━━━ Record excerpts ━━━
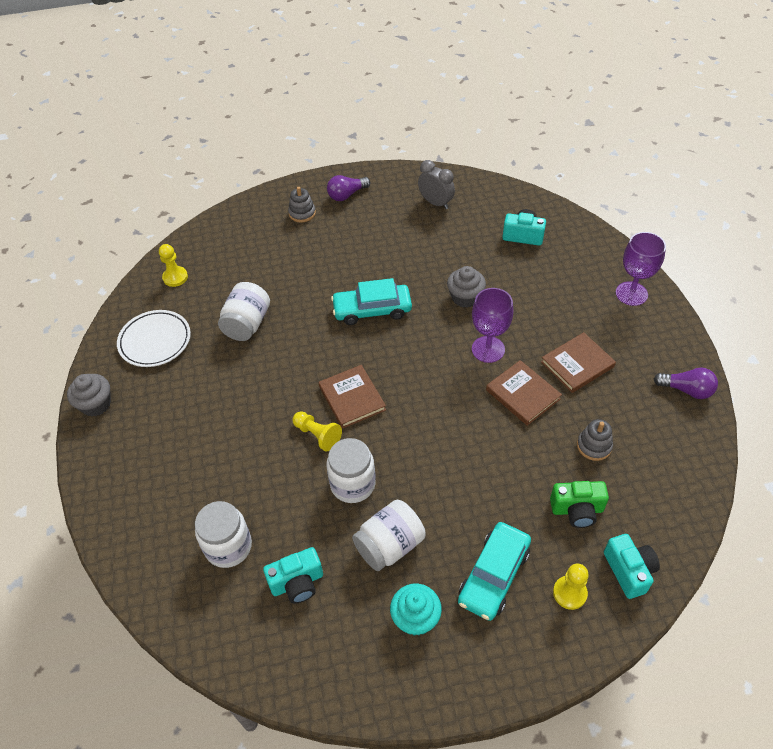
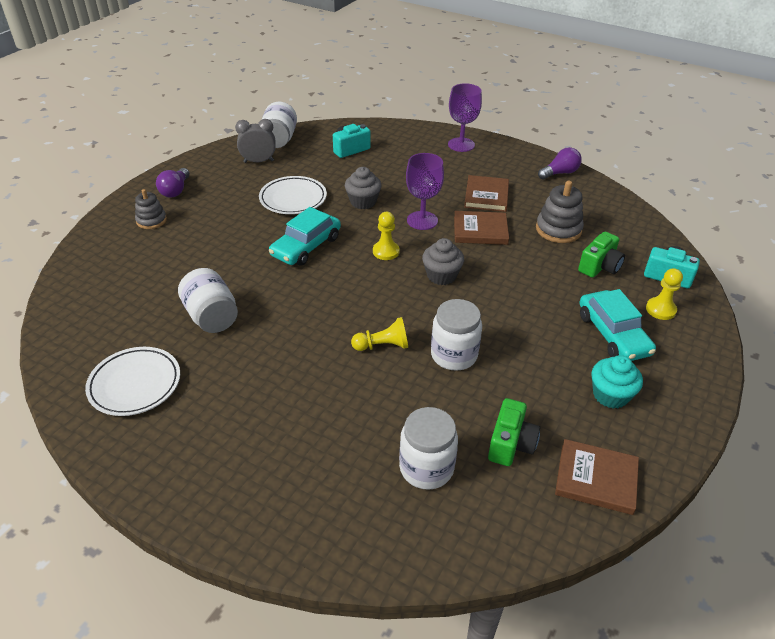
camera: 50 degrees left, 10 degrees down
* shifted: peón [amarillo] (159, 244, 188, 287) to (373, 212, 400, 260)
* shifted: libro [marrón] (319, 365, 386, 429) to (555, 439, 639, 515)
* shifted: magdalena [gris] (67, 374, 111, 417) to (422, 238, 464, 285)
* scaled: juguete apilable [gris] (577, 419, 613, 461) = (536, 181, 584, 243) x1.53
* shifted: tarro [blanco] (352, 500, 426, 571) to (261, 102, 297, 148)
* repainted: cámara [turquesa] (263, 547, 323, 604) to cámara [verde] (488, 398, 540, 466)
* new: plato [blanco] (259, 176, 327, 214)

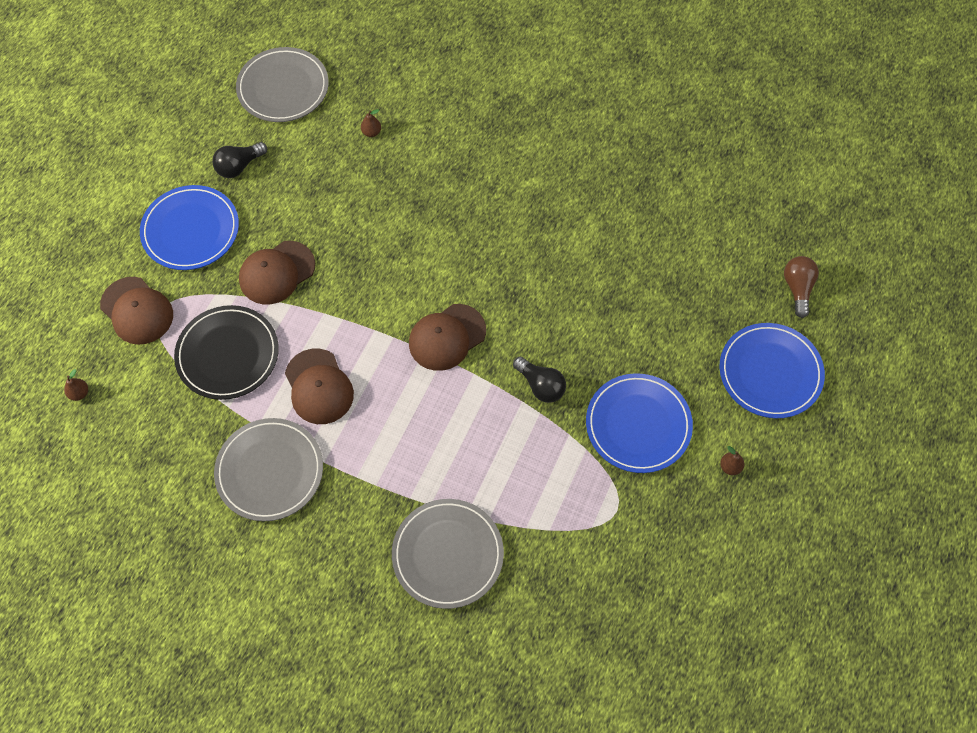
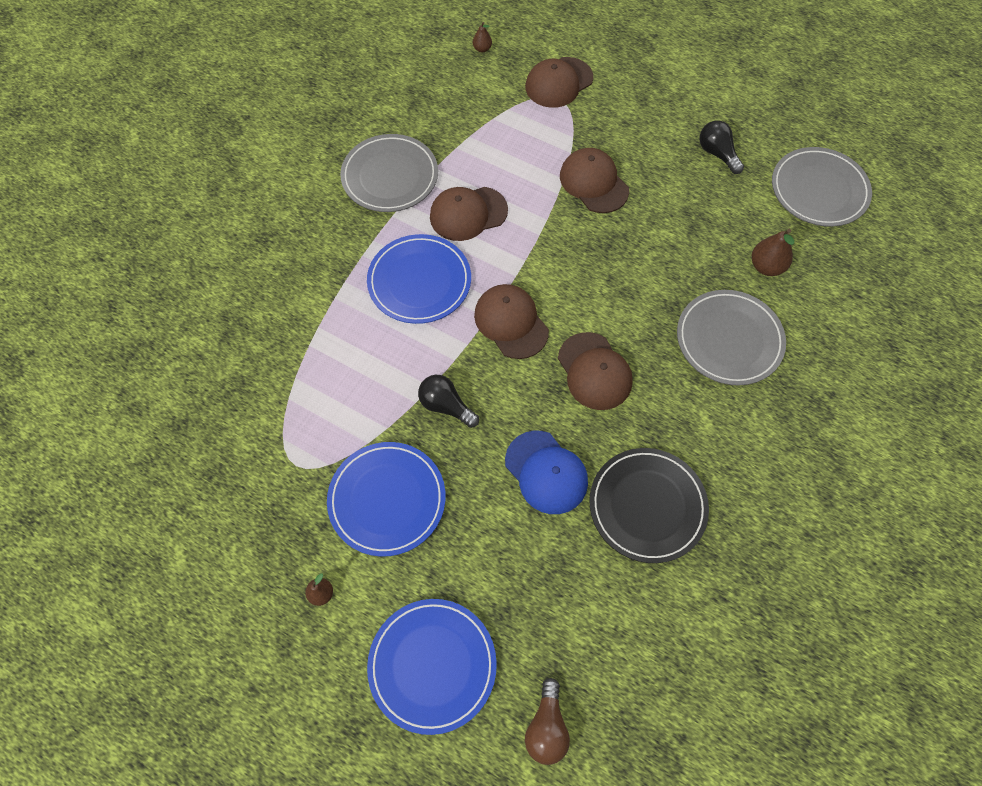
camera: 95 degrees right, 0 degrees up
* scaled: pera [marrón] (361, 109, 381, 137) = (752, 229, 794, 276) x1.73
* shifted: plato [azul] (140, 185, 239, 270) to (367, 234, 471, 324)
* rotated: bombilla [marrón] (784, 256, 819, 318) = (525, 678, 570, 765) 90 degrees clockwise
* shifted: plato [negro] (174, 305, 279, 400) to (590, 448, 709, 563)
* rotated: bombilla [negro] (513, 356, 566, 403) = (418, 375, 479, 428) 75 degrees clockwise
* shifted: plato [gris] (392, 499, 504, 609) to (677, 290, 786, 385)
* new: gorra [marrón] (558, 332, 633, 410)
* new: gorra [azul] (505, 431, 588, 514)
━━━
What the exercise asks = All records should be output exactly, with the pictures left out.

Exercise answer =
camera: 50 degrees left, 10 degrees down
* shifted: peón [amarillo] (159, 244, 188, 287) to (373, 212, 400, 260)
* shifted: libro [marrón] (319, 365, 386, 429) to (555, 439, 639, 515)
* shifted: magdalena [gris] (67, 374, 111, 417) to (422, 238, 464, 285)
* scaled: juguete apilable [gris] (577, 419, 613, 461) = (536, 181, 584, 243) x1.53
* shifted: tarro [blanco] (352, 500, 426, 571) to (261, 102, 297, 148)
* repainted: cámara [turquesa] (263, 547, 323, 604) to cámara [verde] (488, 398, 540, 466)
* new: plato [blanco] (259, 176, 327, 214)

camera: 95 degrees right, 0 degrees up
* scaled: pera [marrón] (361, 109, 381, 137) = (752, 229, 794, 276) x1.73
* shifted: plato [azul] (140, 185, 239, 270) to (367, 234, 471, 324)
* rotated: bombilla [marrón] (784, 256, 819, 318) = (525, 678, 570, 765) 90 degrees clockwise
* shifted: plato [negro] (174, 305, 279, 400) to (590, 448, 709, 563)
* rotated: bombilla [negro] (513, 356, 566, 403) = (418, 375, 479, 428) 75 degrees clockwise
* shifted: plato [gris] (392, 499, 504, 609) to (677, 290, 786, 385)
* new: gorra [marrón] (558, 332, 633, 410)
* new: gorra [azul] (505, 431, 588, 514)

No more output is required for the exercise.